▸ Task directions: Lines from the one containing "green traffic cone: 3 -> 2" through the end of the data below are to be transcribed exactly; leave out all others.

▸ Data for processing:
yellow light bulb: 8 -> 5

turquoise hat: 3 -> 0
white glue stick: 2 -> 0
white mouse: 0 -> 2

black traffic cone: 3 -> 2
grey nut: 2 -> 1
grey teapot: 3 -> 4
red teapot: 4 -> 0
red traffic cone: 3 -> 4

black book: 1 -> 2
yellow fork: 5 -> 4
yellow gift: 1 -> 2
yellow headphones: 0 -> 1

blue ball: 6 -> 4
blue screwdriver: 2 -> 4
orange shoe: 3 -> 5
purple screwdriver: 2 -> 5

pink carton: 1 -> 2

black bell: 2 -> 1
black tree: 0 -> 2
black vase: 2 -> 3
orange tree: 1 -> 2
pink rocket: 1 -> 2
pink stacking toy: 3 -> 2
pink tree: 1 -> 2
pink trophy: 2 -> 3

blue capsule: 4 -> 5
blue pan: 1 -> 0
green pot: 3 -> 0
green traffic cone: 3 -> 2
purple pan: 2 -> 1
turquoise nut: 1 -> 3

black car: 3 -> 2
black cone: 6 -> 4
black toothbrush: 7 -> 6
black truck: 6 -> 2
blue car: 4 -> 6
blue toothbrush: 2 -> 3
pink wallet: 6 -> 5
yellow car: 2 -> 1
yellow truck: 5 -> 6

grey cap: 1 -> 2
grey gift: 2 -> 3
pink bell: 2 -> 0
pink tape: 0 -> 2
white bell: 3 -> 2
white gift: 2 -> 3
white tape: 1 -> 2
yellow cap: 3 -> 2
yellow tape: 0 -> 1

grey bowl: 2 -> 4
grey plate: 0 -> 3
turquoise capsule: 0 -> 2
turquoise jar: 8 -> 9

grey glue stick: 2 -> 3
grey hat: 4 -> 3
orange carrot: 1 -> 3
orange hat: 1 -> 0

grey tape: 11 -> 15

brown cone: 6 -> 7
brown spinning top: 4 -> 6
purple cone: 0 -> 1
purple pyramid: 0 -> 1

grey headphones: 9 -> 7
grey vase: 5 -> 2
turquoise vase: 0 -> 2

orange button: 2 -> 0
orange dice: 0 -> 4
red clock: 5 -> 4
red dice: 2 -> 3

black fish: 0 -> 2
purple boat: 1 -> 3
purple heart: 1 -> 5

▸ Result of the exercise:
green traffic cone: 3 -> 2
purple pan: 2 -> 1
turquoise nut: 1 -> 3

black car: 3 -> 2
black cone: 6 -> 4
black toothbrush: 7 -> 6
black truck: 6 -> 2
blue car: 4 -> 6
blue toothbrush: 2 -> 3
pink wallet: 6 -> 5
yellow car: 2 -> 1
yellow truck: 5 -> 6

grey cap: 1 -> 2
grey gift: 2 -> 3
pink bell: 2 -> 0
pink tape: 0 -> 2
white bell: 3 -> 2
white gift: 2 -> 3
white tape: 1 -> 2
yellow cap: 3 -> 2
yellow tape: 0 -> 1

grey bowl: 2 -> 4
grey plate: 0 -> 3
turquoise capsule: 0 -> 2
turquoise jar: 8 -> 9

grey glue stick: 2 -> 3
grey hat: 4 -> 3
orange carrot: 1 -> 3
orange hat: 1 -> 0

grey tape: 11 -> 15

brown cone: 6 -> 7
brown spinning top: 4 -> 6
purple cone: 0 -> 1
purple pyramid: 0 -> 1

grey headphones: 9 -> 7
grey vase: 5 -> 2
turquoise vase: 0 -> 2

orange button: 2 -> 0
orange dice: 0 -> 4
red clock: 5 -> 4
red dice: 2 -> 3

black fish: 0 -> 2
purple boat: 1 -> 3
purple heart: 1 -> 5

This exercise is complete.